### Task instructions
Copy everything in the records below, from the line containing "pink ellipse: moved" down to the end of the records, leaving the pictures out.

### Data shown
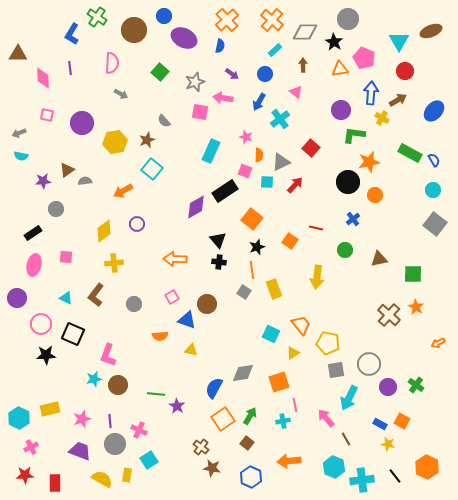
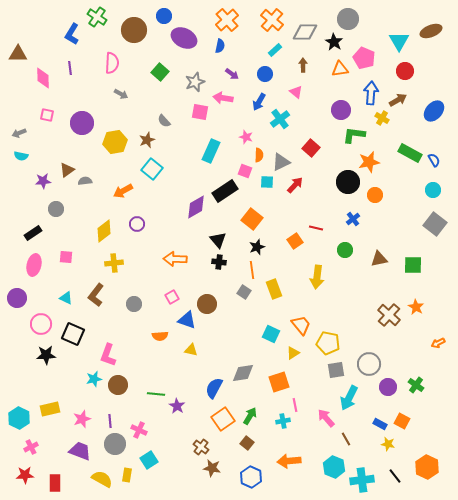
orange square at (290, 241): moved 5 px right; rotated 21 degrees clockwise
green square at (413, 274): moved 9 px up
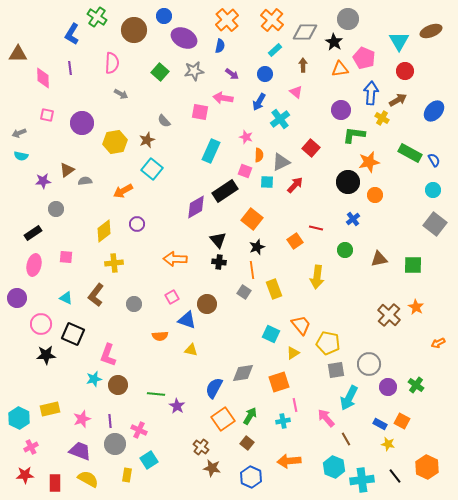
gray star at (195, 82): moved 1 px left, 11 px up; rotated 12 degrees clockwise
yellow semicircle at (102, 479): moved 14 px left
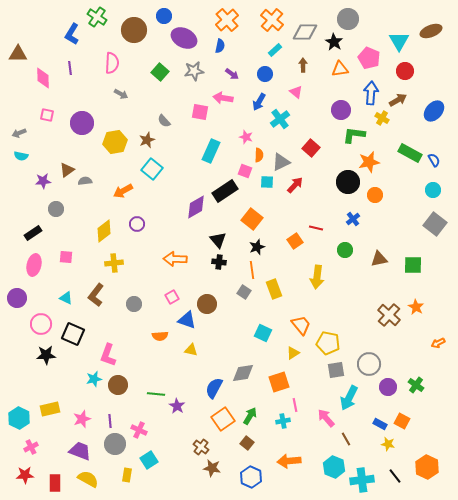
pink pentagon at (364, 58): moved 5 px right
cyan square at (271, 334): moved 8 px left, 1 px up
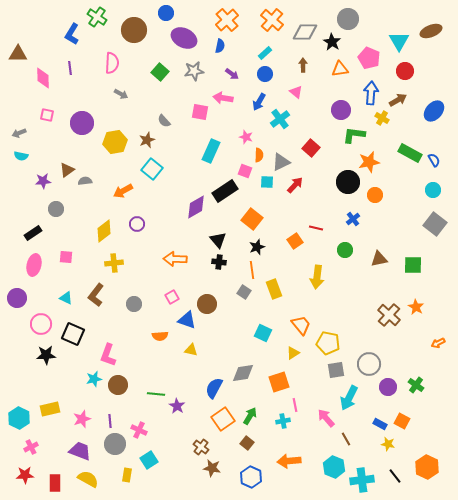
blue circle at (164, 16): moved 2 px right, 3 px up
black star at (334, 42): moved 2 px left
cyan rectangle at (275, 50): moved 10 px left, 3 px down
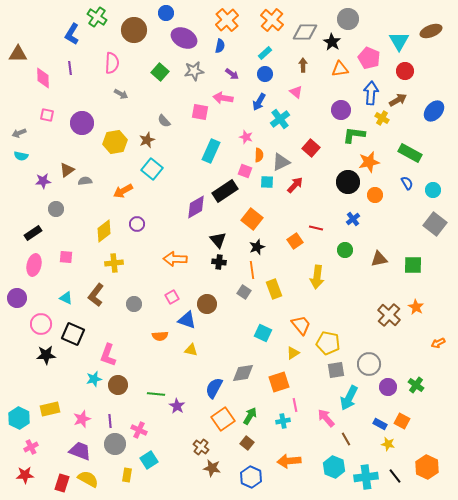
blue semicircle at (434, 160): moved 27 px left, 23 px down
cyan cross at (362, 480): moved 4 px right, 3 px up
red rectangle at (55, 483): moved 7 px right; rotated 18 degrees clockwise
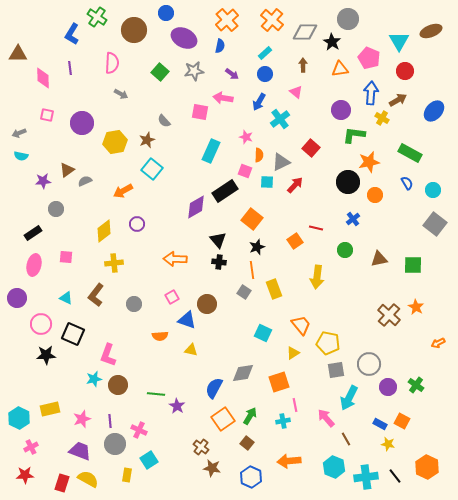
gray semicircle at (85, 181): rotated 16 degrees counterclockwise
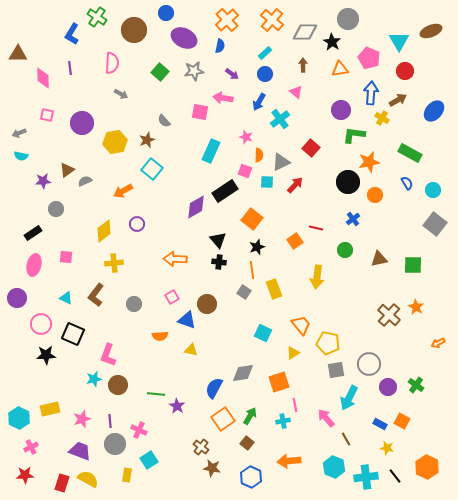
yellow star at (388, 444): moved 1 px left, 4 px down
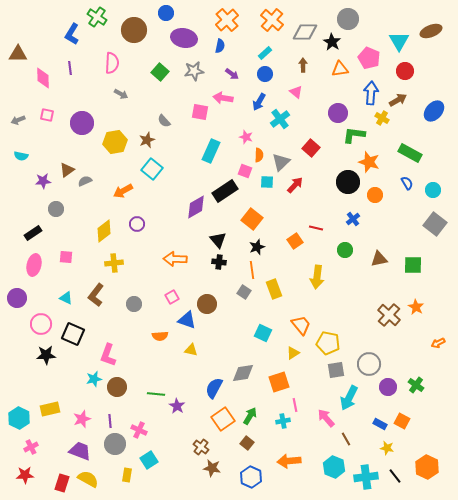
purple ellipse at (184, 38): rotated 15 degrees counterclockwise
purple circle at (341, 110): moved 3 px left, 3 px down
gray arrow at (19, 133): moved 1 px left, 13 px up
gray triangle at (281, 162): rotated 18 degrees counterclockwise
orange star at (369, 162): rotated 30 degrees clockwise
brown circle at (118, 385): moved 1 px left, 2 px down
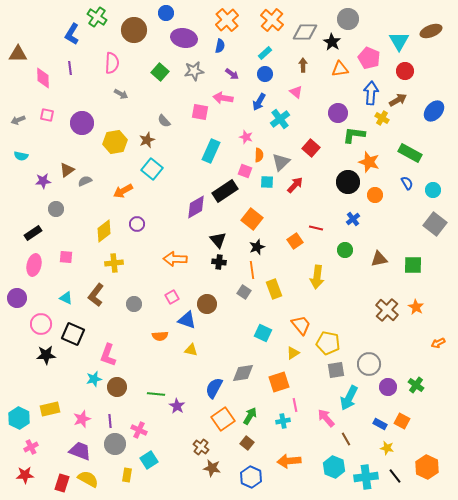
brown cross at (389, 315): moved 2 px left, 5 px up
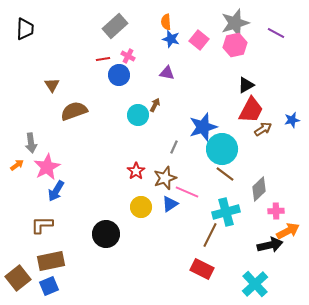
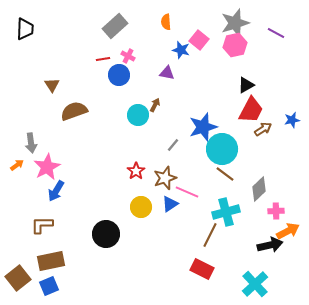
blue star at (171, 39): moved 10 px right, 11 px down
gray line at (174, 147): moved 1 px left, 2 px up; rotated 16 degrees clockwise
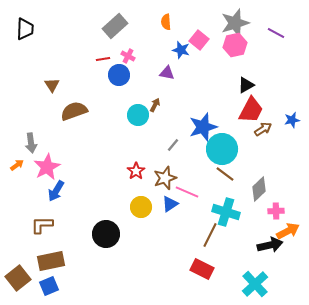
cyan cross at (226, 212): rotated 32 degrees clockwise
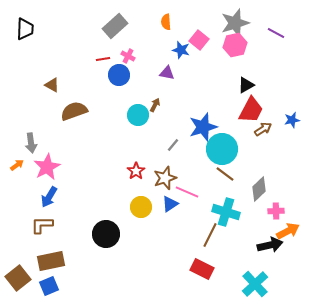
brown triangle at (52, 85): rotated 28 degrees counterclockwise
blue arrow at (56, 191): moved 7 px left, 6 px down
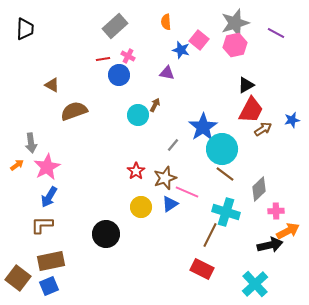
blue star at (203, 127): rotated 16 degrees counterclockwise
brown square at (18, 278): rotated 15 degrees counterclockwise
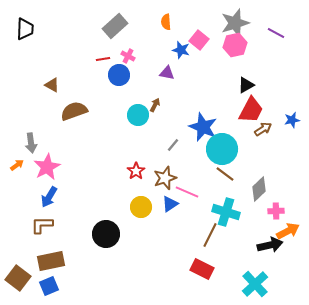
blue star at (203, 127): rotated 16 degrees counterclockwise
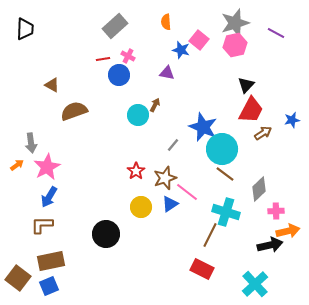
black triangle at (246, 85): rotated 18 degrees counterclockwise
brown arrow at (263, 129): moved 4 px down
pink line at (187, 192): rotated 15 degrees clockwise
orange arrow at (288, 231): rotated 15 degrees clockwise
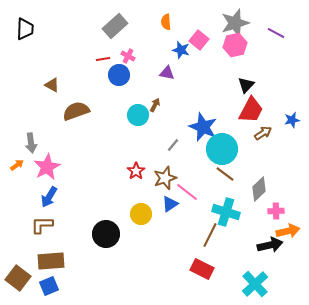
brown semicircle at (74, 111): moved 2 px right
yellow circle at (141, 207): moved 7 px down
brown rectangle at (51, 261): rotated 8 degrees clockwise
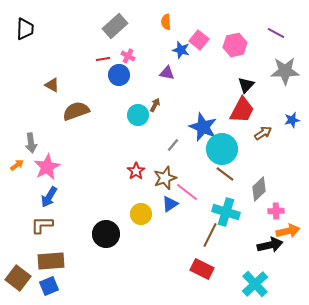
gray star at (235, 23): moved 50 px right, 48 px down; rotated 16 degrees clockwise
red trapezoid at (251, 110): moved 9 px left
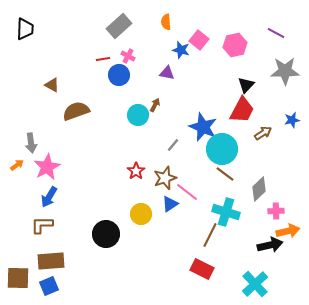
gray rectangle at (115, 26): moved 4 px right
brown square at (18, 278): rotated 35 degrees counterclockwise
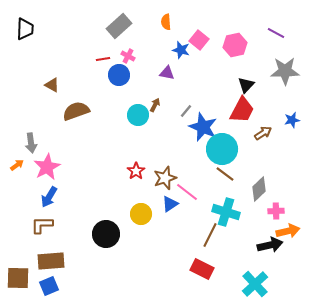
gray line at (173, 145): moved 13 px right, 34 px up
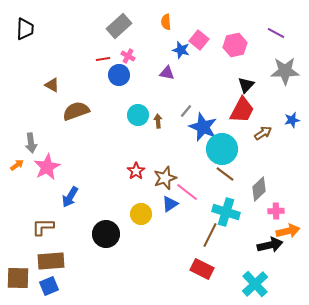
brown arrow at (155, 105): moved 3 px right, 16 px down; rotated 32 degrees counterclockwise
blue arrow at (49, 197): moved 21 px right
brown L-shape at (42, 225): moved 1 px right, 2 px down
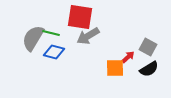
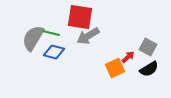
orange square: rotated 24 degrees counterclockwise
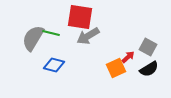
blue diamond: moved 13 px down
orange square: moved 1 px right
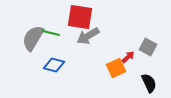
black semicircle: moved 14 px down; rotated 84 degrees counterclockwise
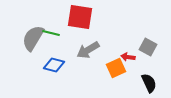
gray arrow: moved 14 px down
red arrow: rotated 128 degrees counterclockwise
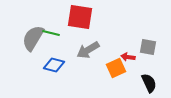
gray square: rotated 18 degrees counterclockwise
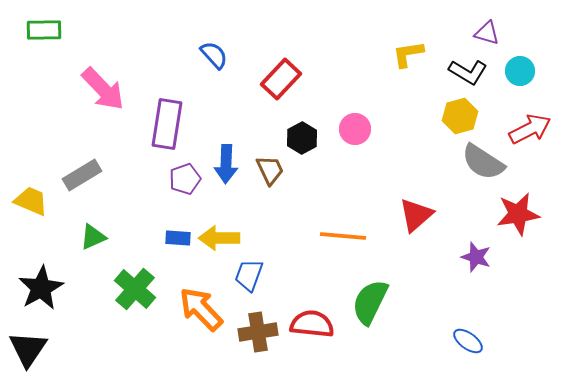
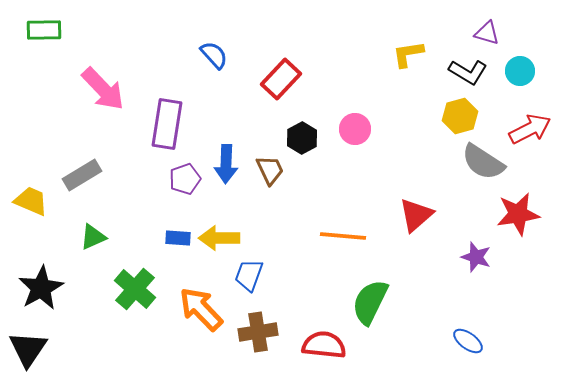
red semicircle: moved 12 px right, 21 px down
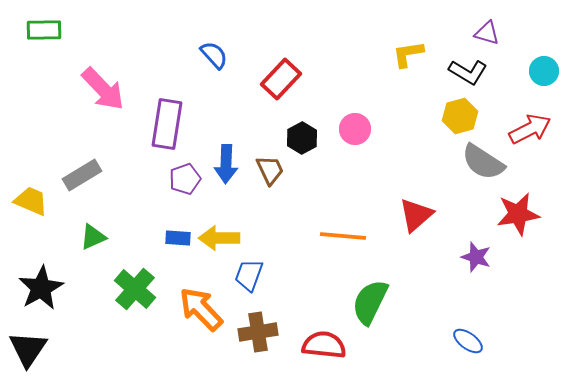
cyan circle: moved 24 px right
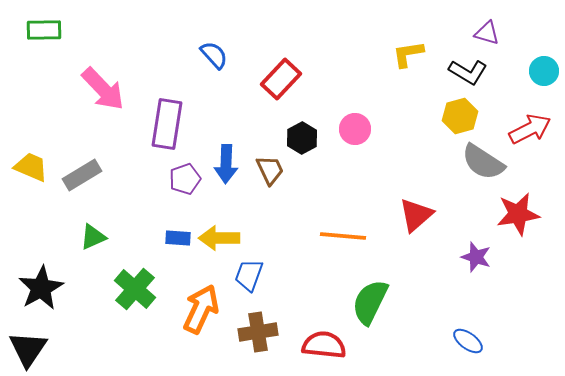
yellow trapezoid: moved 34 px up
orange arrow: rotated 69 degrees clockwise
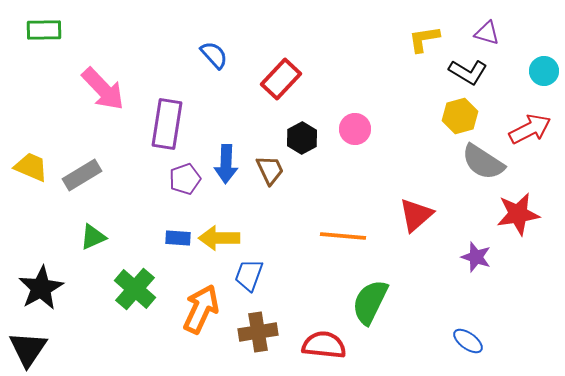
yellow L-shape: moved 16 px right, 15 px up
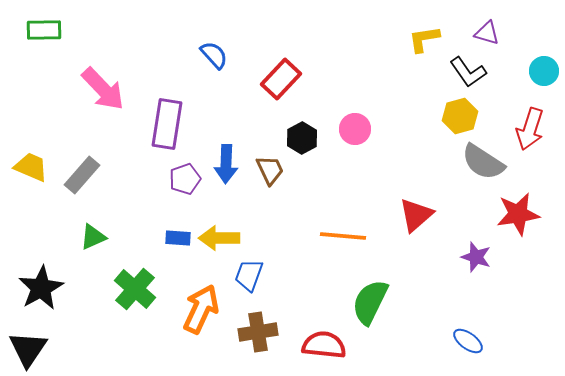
black L-shape: rotated 24 degrees clockwise
red arrow: rotated 135 degrees clockwise
gray rectangle: rotated 18 degrees counterclockwise
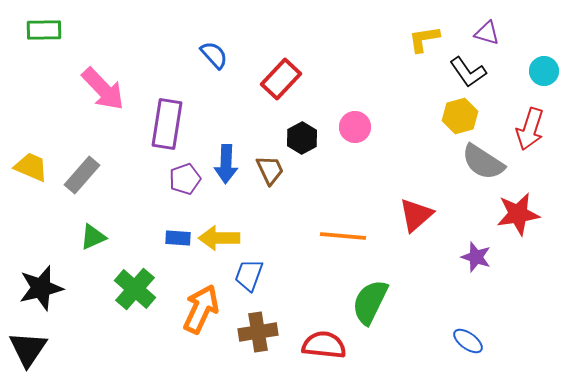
pink circle: moved 2 px up
black star: rotated 15 degrees clockwise
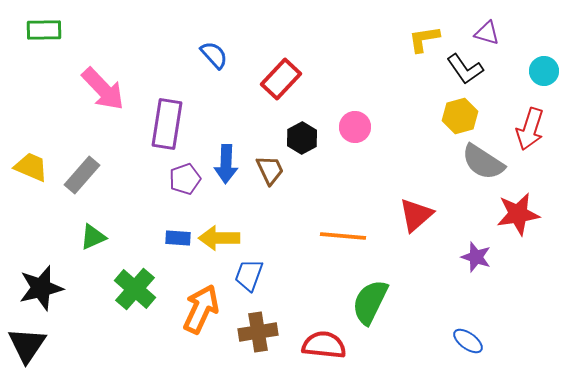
black L-shape: moved 3 px left, 3 px up
black triangle: moved 1 px left, 4 px up
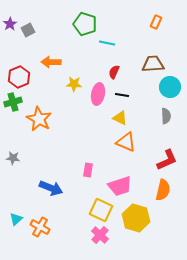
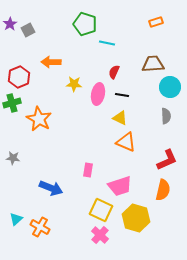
orange rectangle: rotated 48 degrees clockwise
green cross: moved 1 px left, 1 px down
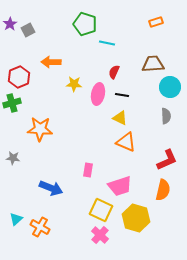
orange star: moved 1 px right, 10 px down; rotated 25 degrees counterclockwise
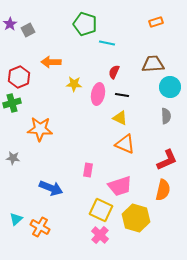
orange triangle: moved 1 px left, 2 px down
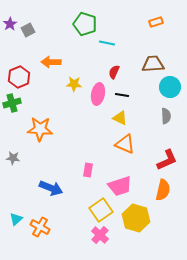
yellow square: rotated 30 degrees clockwise
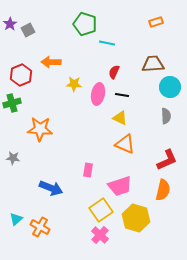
red hexagon: moved 2 px right, 2 px up
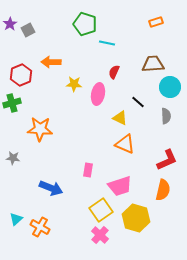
black line: moved 16 px right, 7 px down; rotated 32 degrees clockwise
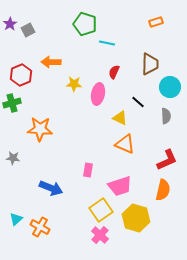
brown trapezoid: moved 3 px left; rotated 95 degrees clockwise
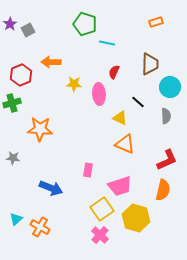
pink ellipse: moved 1 px right; rotated 15 degrees counterclockwise
yellow square: moved 1 px right, 1 px up
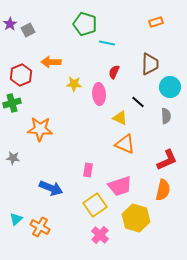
yellow square: moved 7 px left, 4 px up
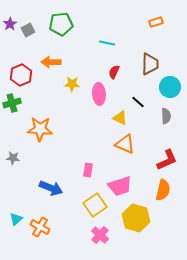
green pentagon: moved 24 px left; rotated 25 degrees counterclockwise
yellow star: moved 2 px left
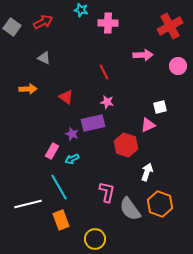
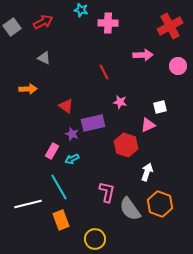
gray square: rotated 18 degrees clockwise
red triangle: moved 9 px down
pink star: moved 13 px right
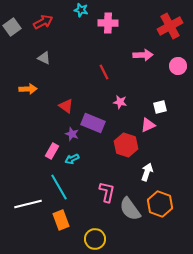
purple rectangle: rotated 35 degrees clockwise
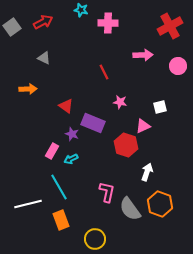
pink triangle: moved 5 px left, 1 px down
cyan arrow: moved 1 px left
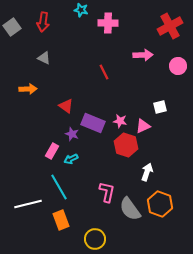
red arrow: rotated 126 degrees clockwise
pink star: moved 19 px down
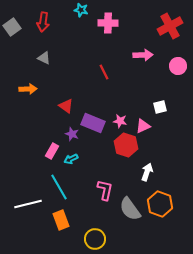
pink L-shape: moved 2 px left, 2 px up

### Solved problem
pink ellipse: moved 1 px right; rotated 15 degrees counterclockwise
yellow square: moved 1 px right, 1 px up
yellow square: moved 7 px left, 4 px up
green pentagon: moved 24 px left; rotated 25 degrees counterclockwise
yellow star: moved 2 px left
gray square: rotated 18 degrees clockwise
red triangle: moved 9 px down
pink star: moved 13 px right
purple rectangle: rotated 35 degrees clockwise
pink triangle: moved 5 px left, 1 px down
cyan arrow: moved 1 px left
red arrow: rotated 126 degrees clockwise
pink star: moved 19 px down
pink L-shape: moved 2 px left, 2 px up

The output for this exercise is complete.